__Supplied material__.
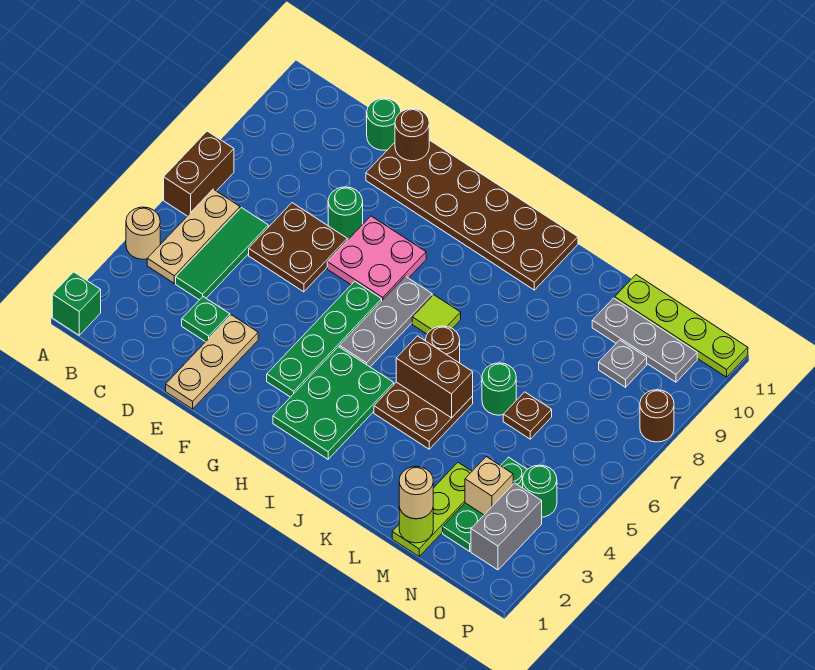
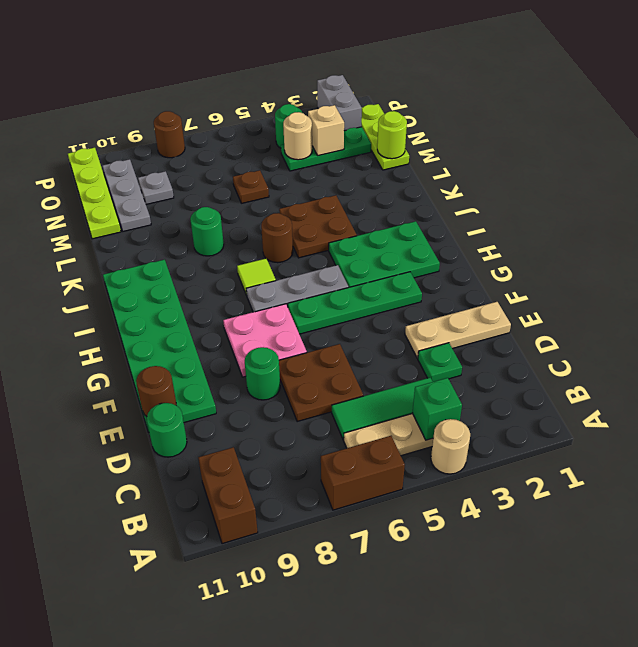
green brick A1 level 1 -> green brick B4 level 2
brown plate E10:J11 level 1 -> green plate E10:J11 level 1
brown brick J5:K5 level 2 -> brown brick A10:B10 level 1
green round brick L6 level 1 -> green round brick K8 level 1
lime plate M1:M3 level 1 -> lime plate M1:O1 level 1
tan round brick M1 level 3 -> tan round brick N4 level 2
grey brick O2:O3 level 1 -> grey brick O2:P2 level 1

__Your task__. Without including a single picture, restate all of the data word for word.

__Response to the task__.
green brick A1 level 1 -> green brick B4 level 2
brown plate E10:J11 level 1 -> green plate E10:J11 level 1
brown brick J5:K5 level 2 -> brown brick A10:B10 level 1
green round brick L6 level 1 -> green round brick K8 level 1
lime plate M1:M3 level 1 -> lime plate M1:O1 level 1
tan round brick M1 level 3 -> tan round brick N4 level 2
grey brick O2:O3 level 1 -> grey brick O2:P2 level 1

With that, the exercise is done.